:: Data to process ::
______________________________

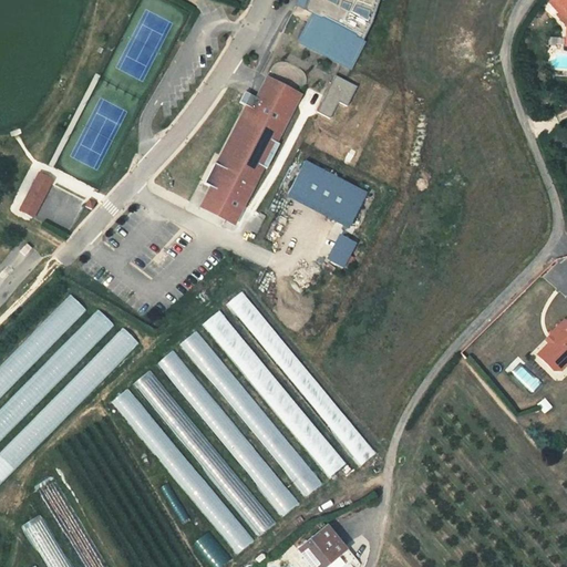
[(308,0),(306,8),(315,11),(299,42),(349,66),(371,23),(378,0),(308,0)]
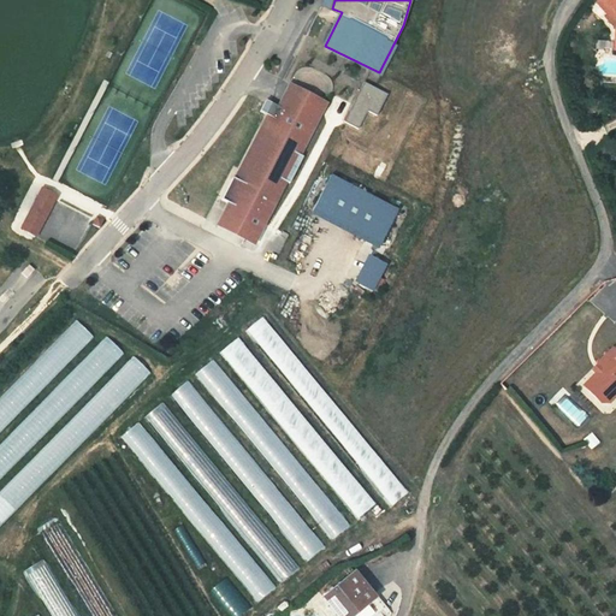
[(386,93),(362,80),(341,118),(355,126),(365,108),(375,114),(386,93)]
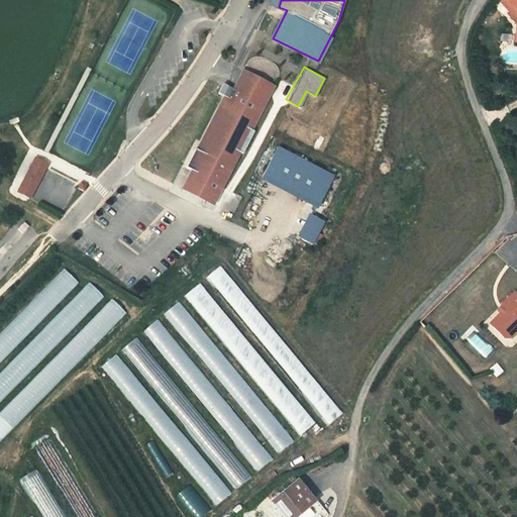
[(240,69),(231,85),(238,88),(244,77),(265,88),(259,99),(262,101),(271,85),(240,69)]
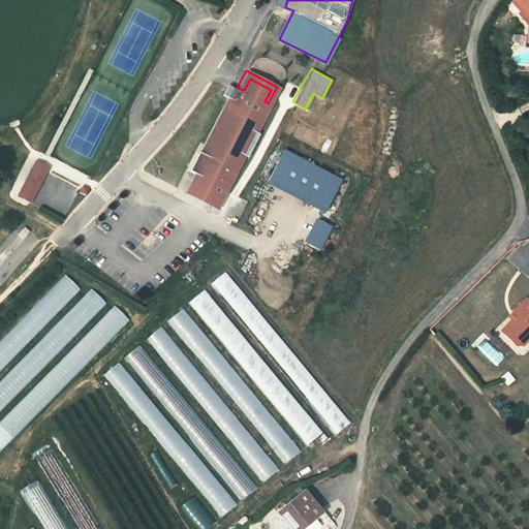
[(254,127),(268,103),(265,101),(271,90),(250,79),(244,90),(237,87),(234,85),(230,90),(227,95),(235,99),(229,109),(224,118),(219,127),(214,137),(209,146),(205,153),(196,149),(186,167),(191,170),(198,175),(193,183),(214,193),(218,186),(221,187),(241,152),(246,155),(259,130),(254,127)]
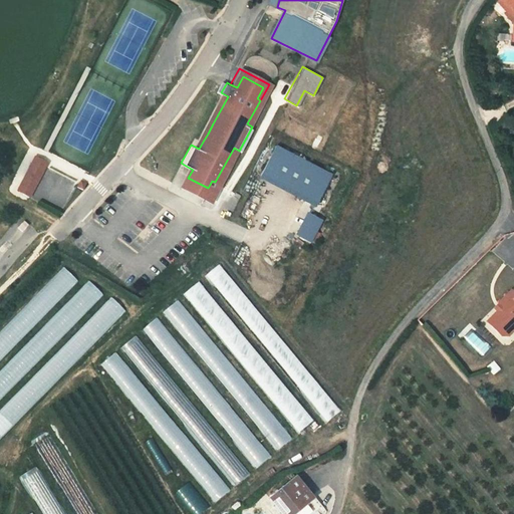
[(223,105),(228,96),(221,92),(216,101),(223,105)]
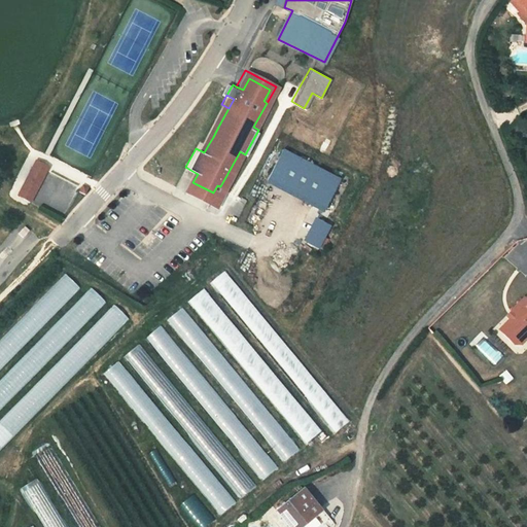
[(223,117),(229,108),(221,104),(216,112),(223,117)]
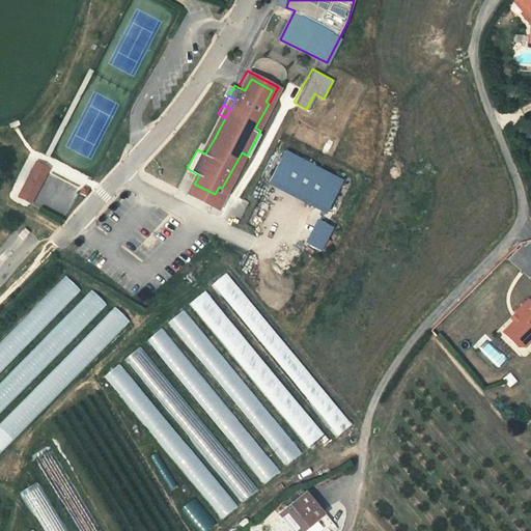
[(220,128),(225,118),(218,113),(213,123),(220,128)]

______________________________

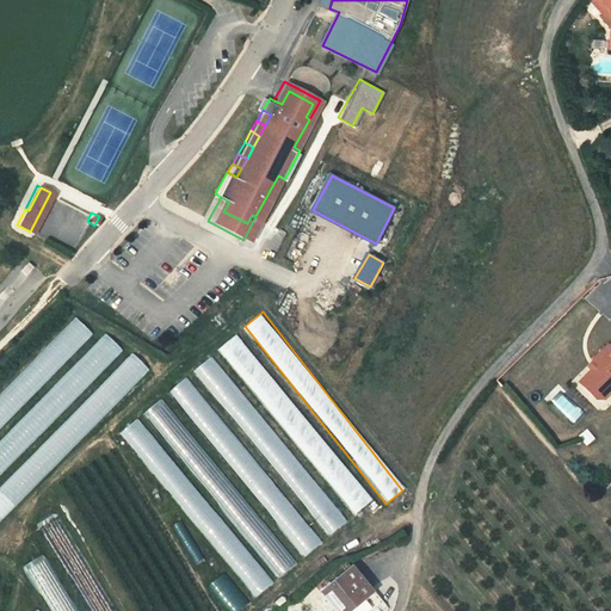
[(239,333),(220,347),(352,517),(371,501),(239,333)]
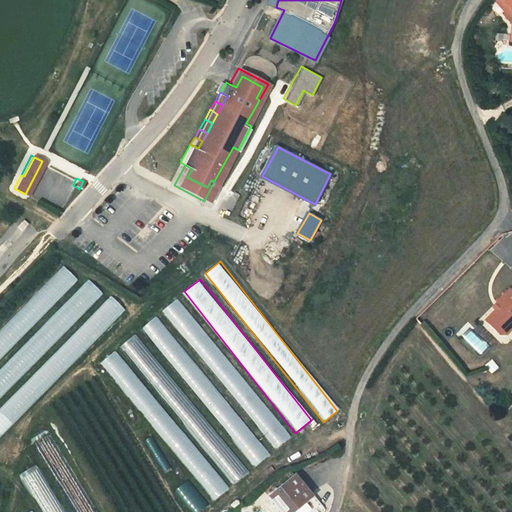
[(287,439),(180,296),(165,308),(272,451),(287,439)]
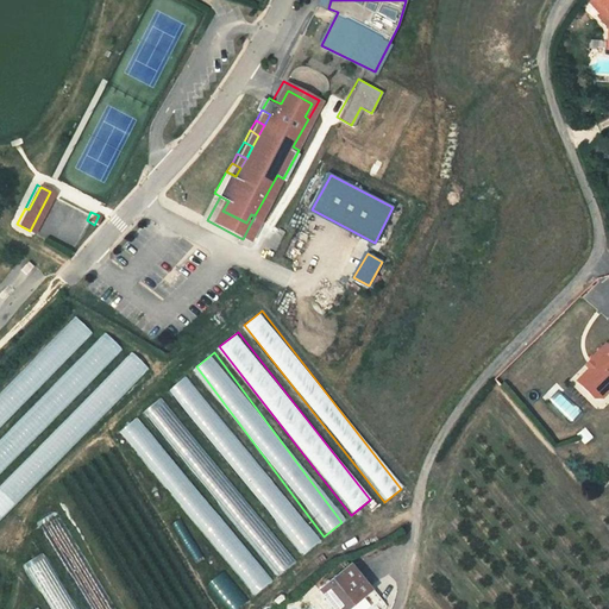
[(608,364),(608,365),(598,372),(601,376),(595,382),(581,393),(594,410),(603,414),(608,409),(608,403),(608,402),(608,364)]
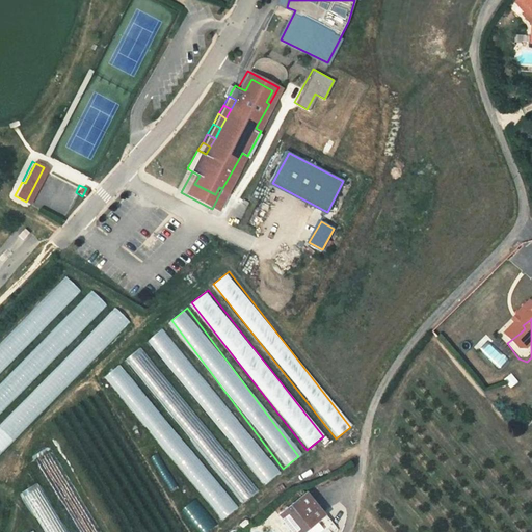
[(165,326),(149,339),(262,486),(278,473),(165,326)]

______________________________

:: To do ::
Your copy should hold only the lines above from the one containing "[(223,105),(228,96),(221,92),(216,101),(223,105)]" through the one containing "[(220,128),(225,118),(218,113),(213,123),(220,128)]", exactly as written and free of pictures.

:: Answer for this exercise ::
[(223,105),(228,96),(221,92),(216,101),(223,105)]
[(223,117),(229,108),(221,104),(216,112),(223,117)]
[(220,128),(225,118),(218,113),(213,123),(220,128)]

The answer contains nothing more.